→ ASSIGNED TASK
Reproduce precisely the lines of the listing below, starting with the line that contains "blue bucket [603,240,659,305]" and stopping after the line that contains "none -> turquoise drum [765,389,856,478]"; include nothing else.

====== GIVEN INFORMATION

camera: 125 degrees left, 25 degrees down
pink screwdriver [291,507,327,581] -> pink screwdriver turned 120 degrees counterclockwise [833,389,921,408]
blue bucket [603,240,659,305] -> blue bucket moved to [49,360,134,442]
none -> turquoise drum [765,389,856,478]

============
====== GIVEN INFORMATION

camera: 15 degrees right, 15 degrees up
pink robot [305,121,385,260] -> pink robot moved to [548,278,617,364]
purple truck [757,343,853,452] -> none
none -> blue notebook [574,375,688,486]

============

→ OUTPUT OF THE TASK
blue bucket [603,240,659,305] -> blue bucket moved to [49,360,134,442]
none -> turquoise drum [765,389,856,478]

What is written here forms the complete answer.